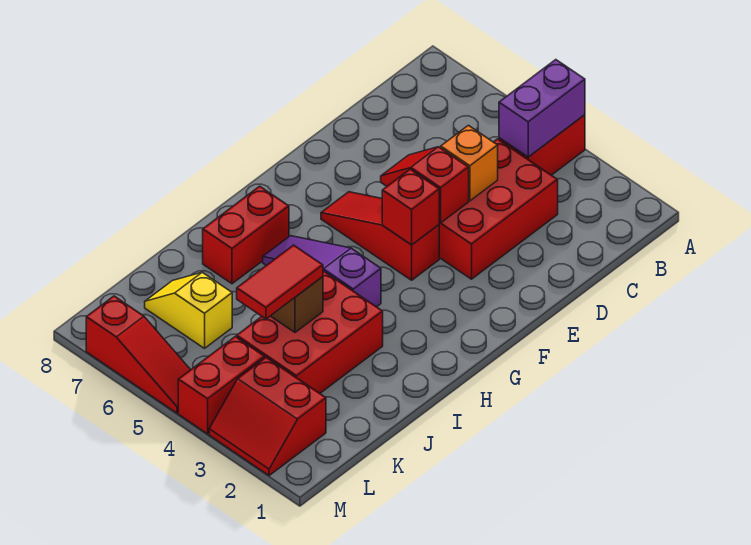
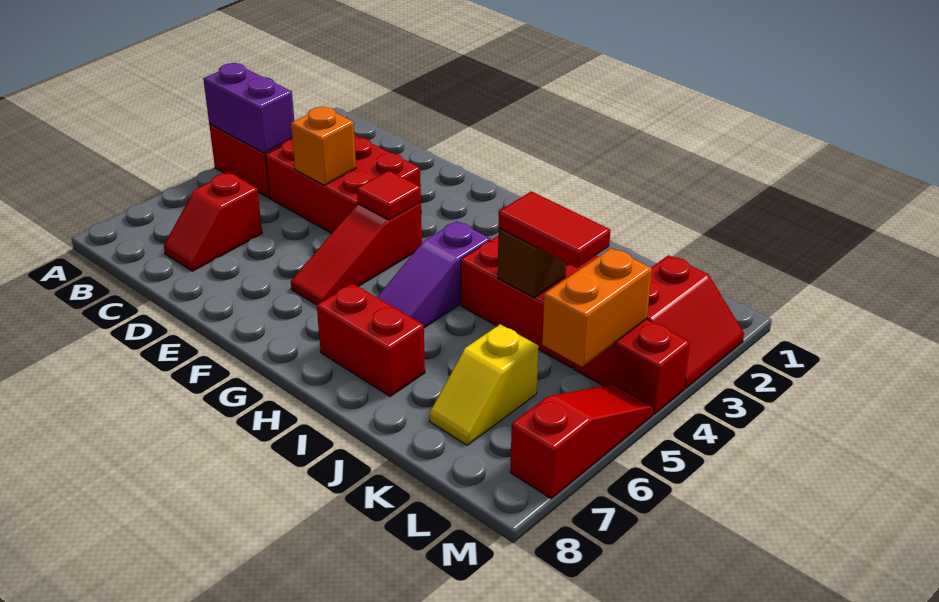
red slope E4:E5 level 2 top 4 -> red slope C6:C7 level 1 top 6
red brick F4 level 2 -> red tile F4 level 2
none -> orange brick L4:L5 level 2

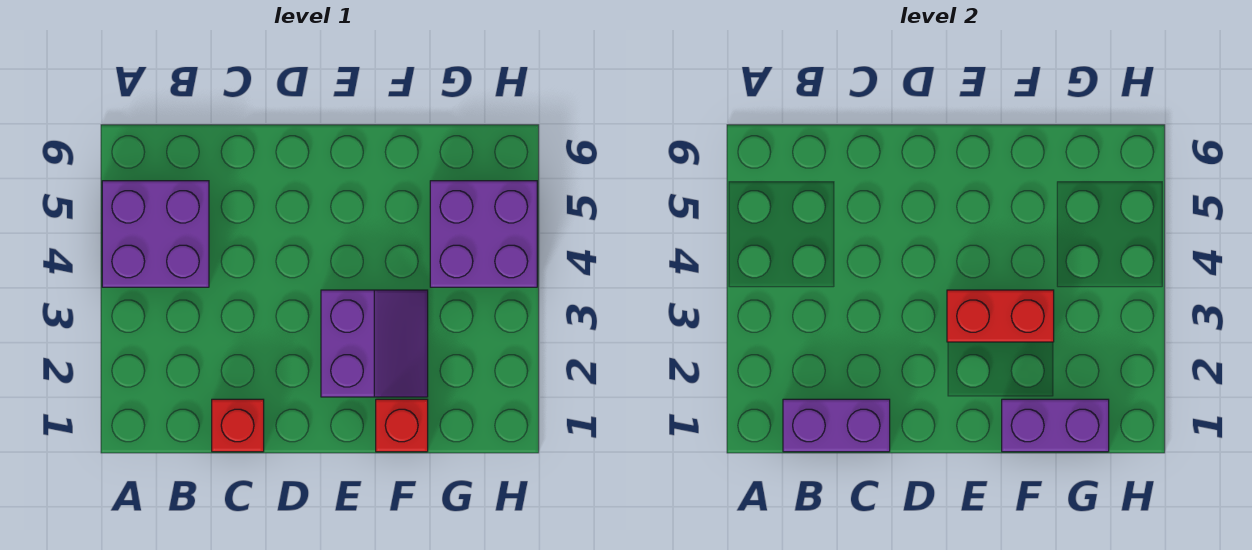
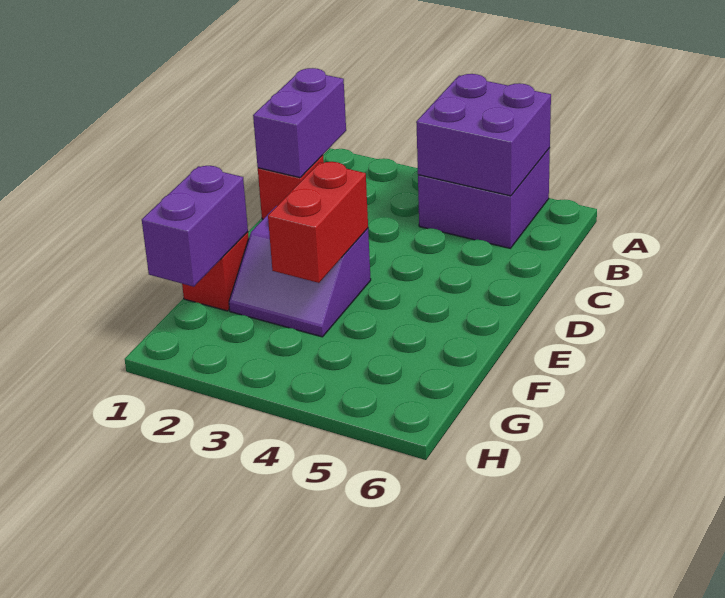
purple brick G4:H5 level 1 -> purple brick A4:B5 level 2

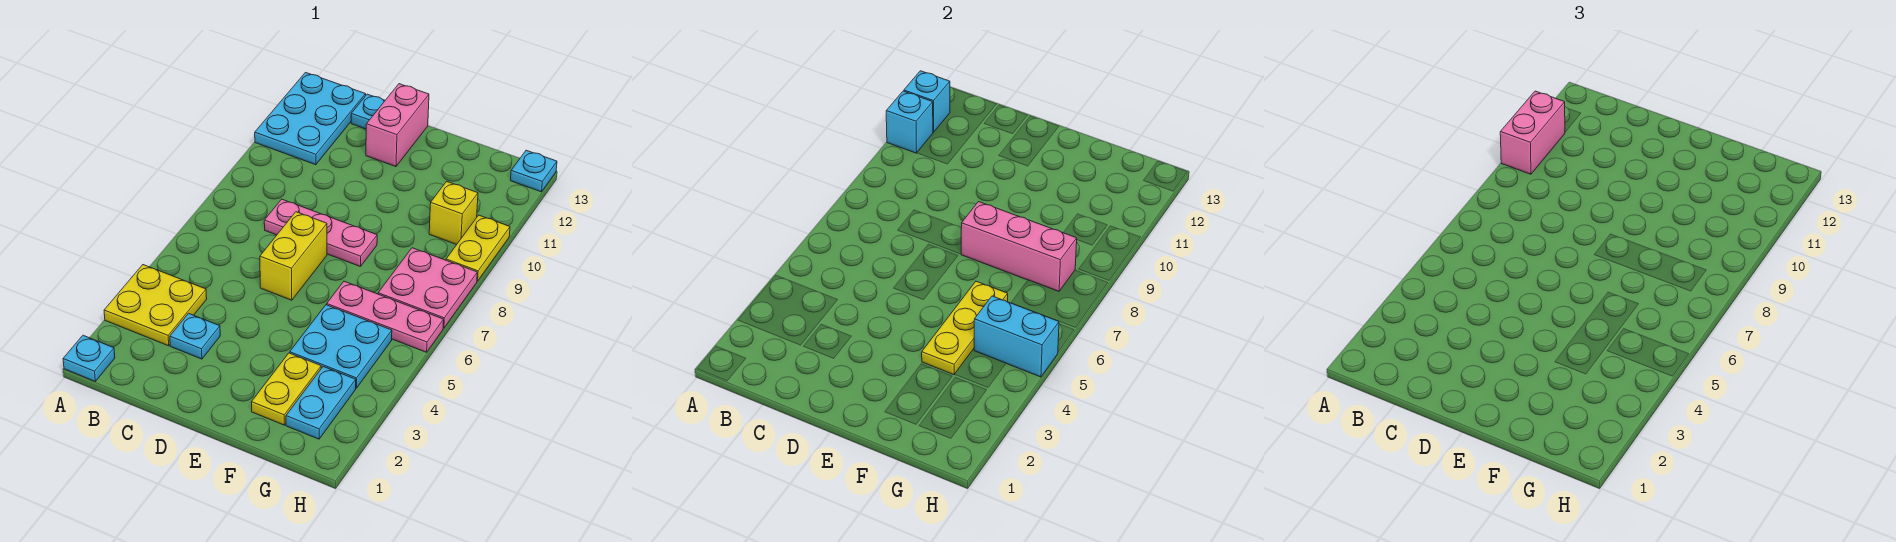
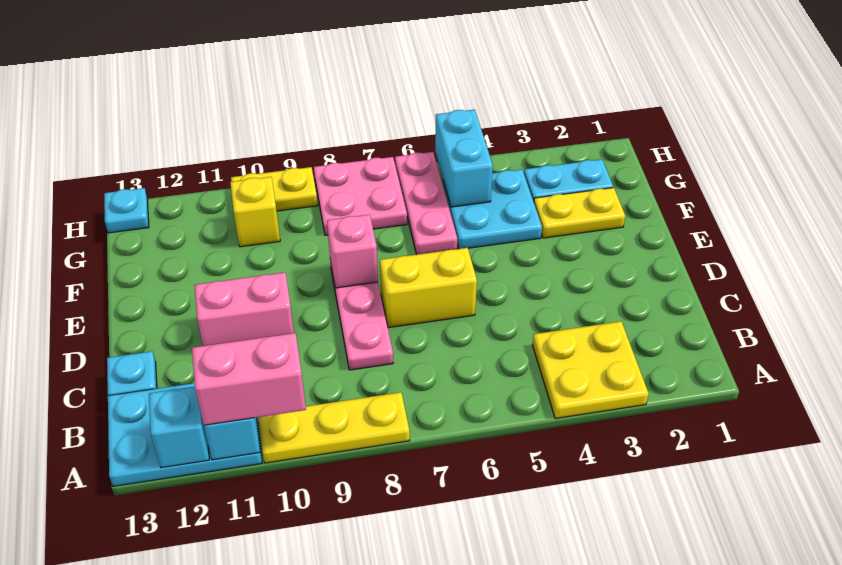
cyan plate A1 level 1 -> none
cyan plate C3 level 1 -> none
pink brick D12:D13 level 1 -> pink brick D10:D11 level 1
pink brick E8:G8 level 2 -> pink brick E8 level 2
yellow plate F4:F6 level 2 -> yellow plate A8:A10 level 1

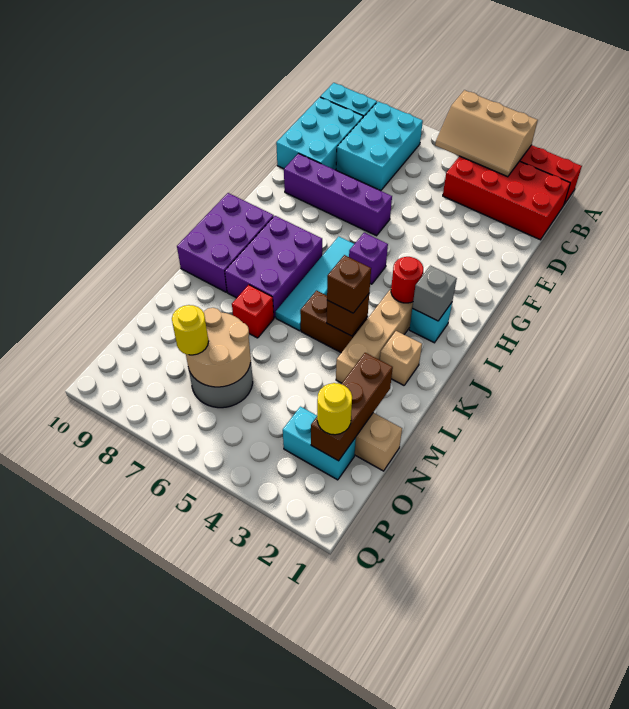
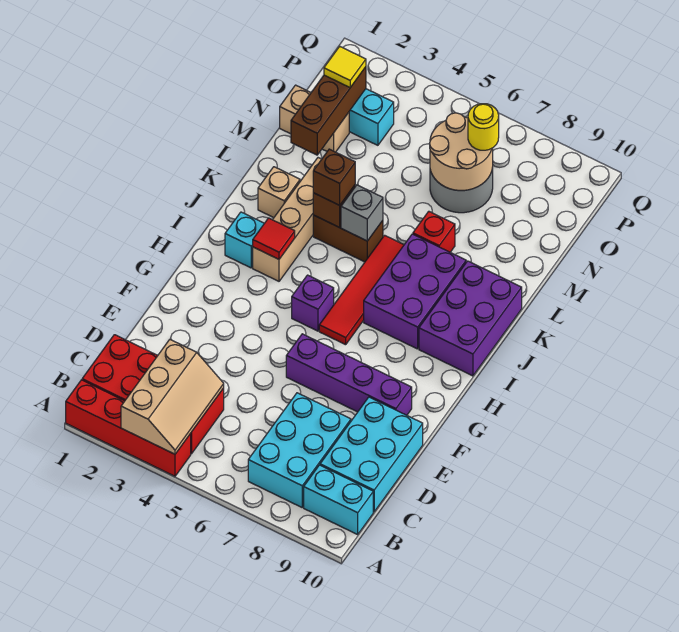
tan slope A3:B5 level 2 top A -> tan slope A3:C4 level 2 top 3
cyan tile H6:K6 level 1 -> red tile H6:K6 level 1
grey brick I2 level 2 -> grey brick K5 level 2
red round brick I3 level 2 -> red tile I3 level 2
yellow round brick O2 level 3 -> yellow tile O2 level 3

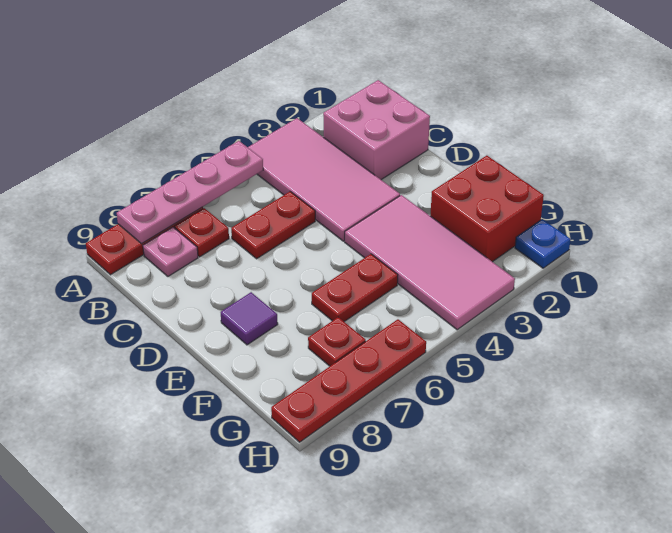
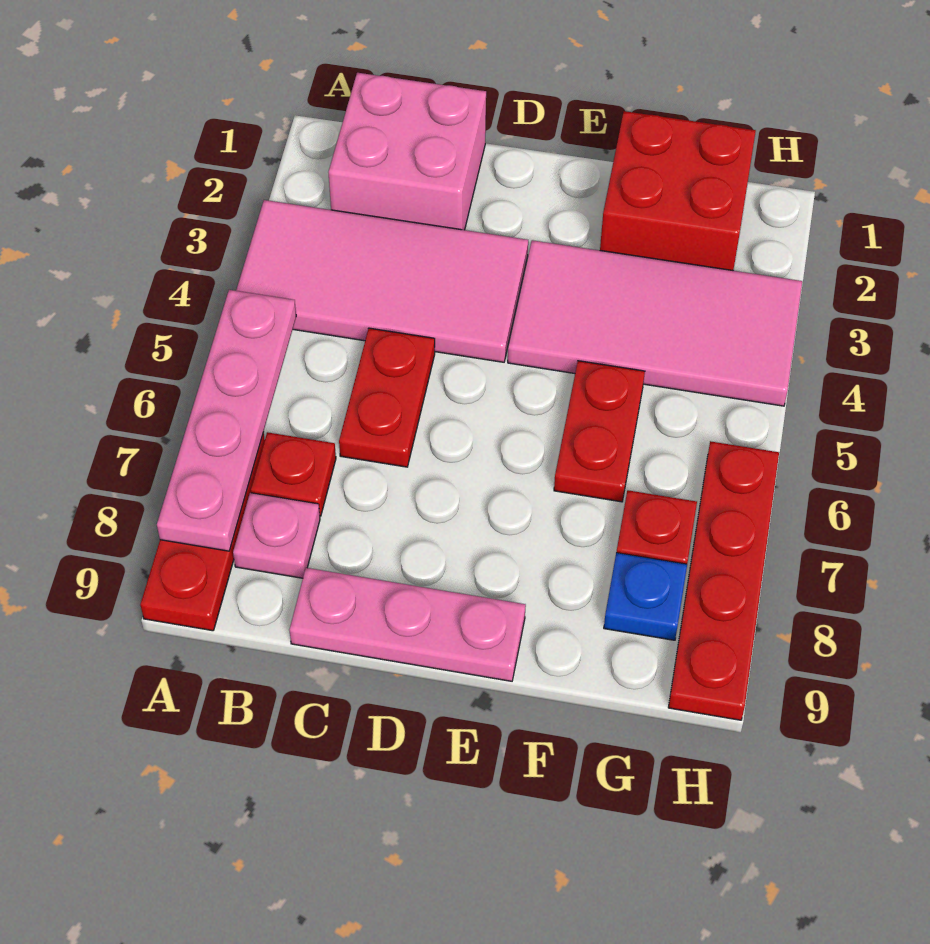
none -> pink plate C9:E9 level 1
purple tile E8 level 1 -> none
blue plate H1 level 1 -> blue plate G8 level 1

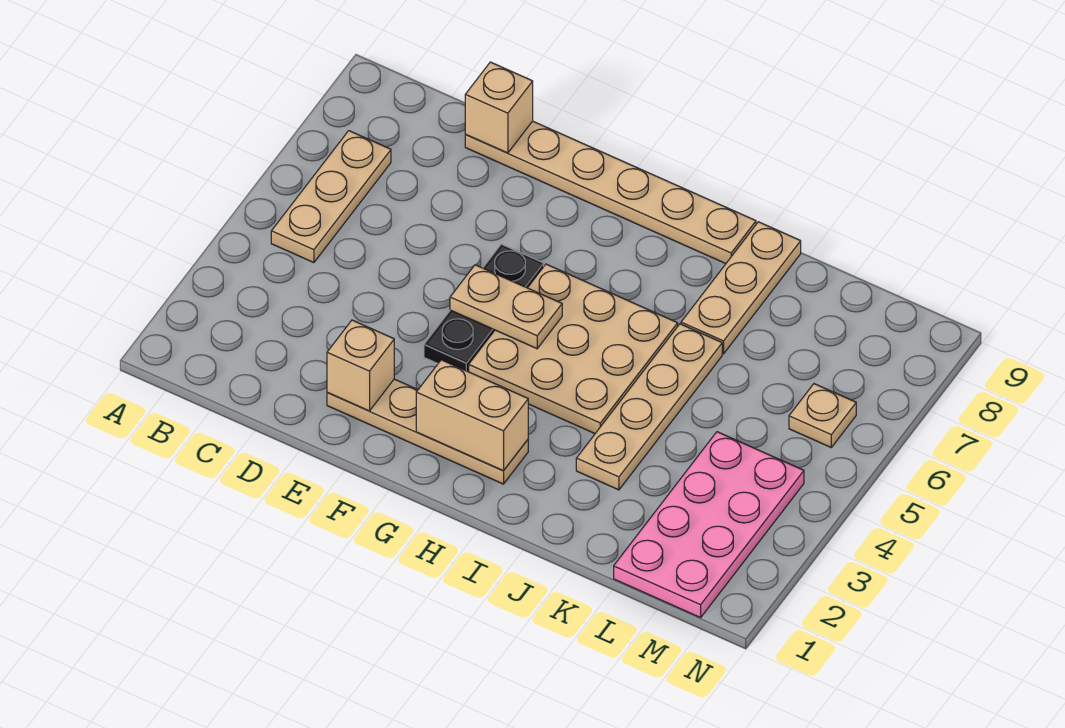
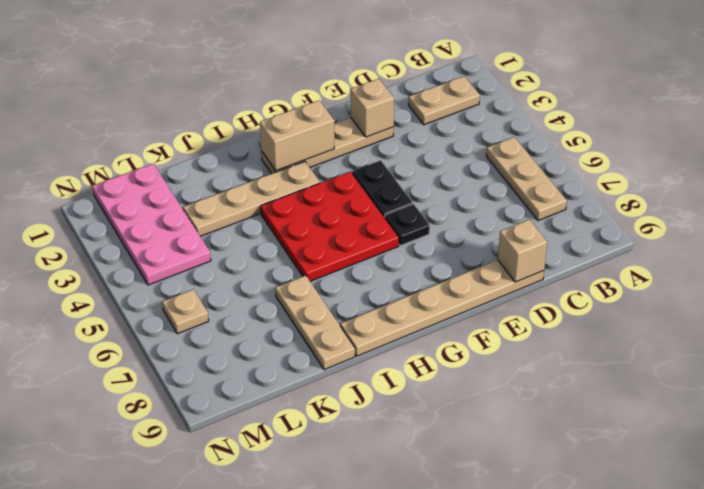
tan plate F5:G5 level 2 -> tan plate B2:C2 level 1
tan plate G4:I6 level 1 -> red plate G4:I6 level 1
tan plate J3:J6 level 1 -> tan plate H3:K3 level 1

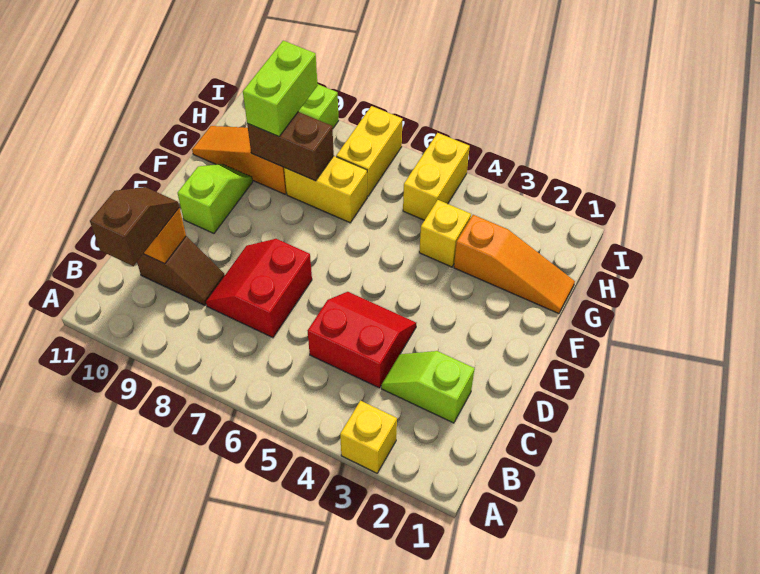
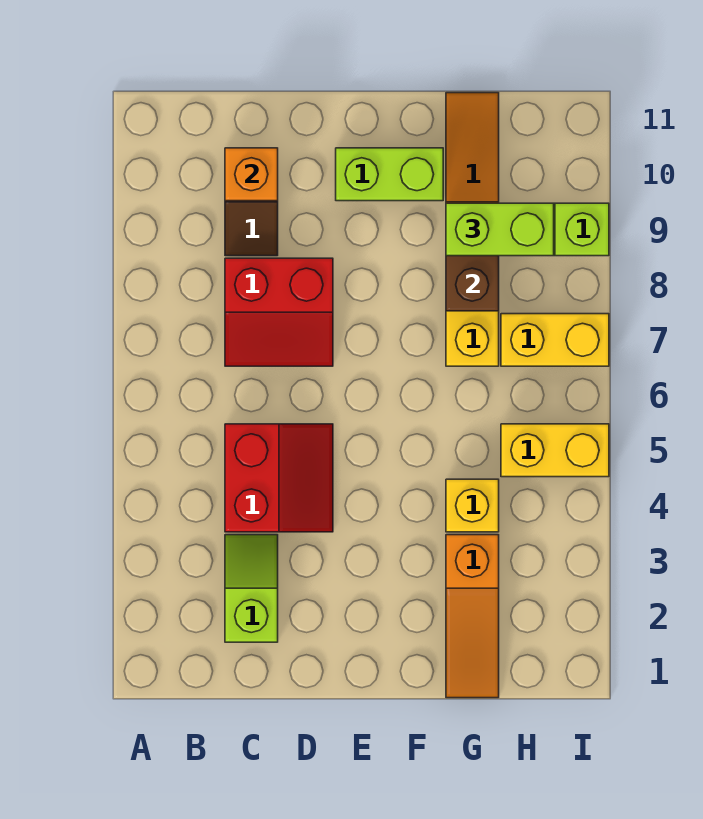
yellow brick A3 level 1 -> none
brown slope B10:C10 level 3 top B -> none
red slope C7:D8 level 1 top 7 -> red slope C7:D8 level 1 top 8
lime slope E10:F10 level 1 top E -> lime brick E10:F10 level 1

□ □ □ □

TASK INSTRUCTIONS ->
Starting at the line with "yellow plate F4:F6" in the entries above, write out every line exactly until the line with "blue plate H1" has been written. Include no pictures and nothing more.

TASK RESULT ->
yellow plate F4:F6 level 2 -> yellow plate A8:A10 level 1

tan slope A3:B5 level 2 top A -> tan slope A3:C4 level 2 top 3
cyan tile H6:K6 level 1 -> red tile H6:K6 level 1
grey brick I2 level 2 -> grey brick K5 level 2
red round brick I3 level 2 -> red tile I3 level 2
yellow round brick O2 level 3 -> yellow tile O2 level 3

none -> pink plate C9:E9 level 1
purple tile E8 level 1 -> none
blue plate H1 level 1 -> blue plate G8 level 1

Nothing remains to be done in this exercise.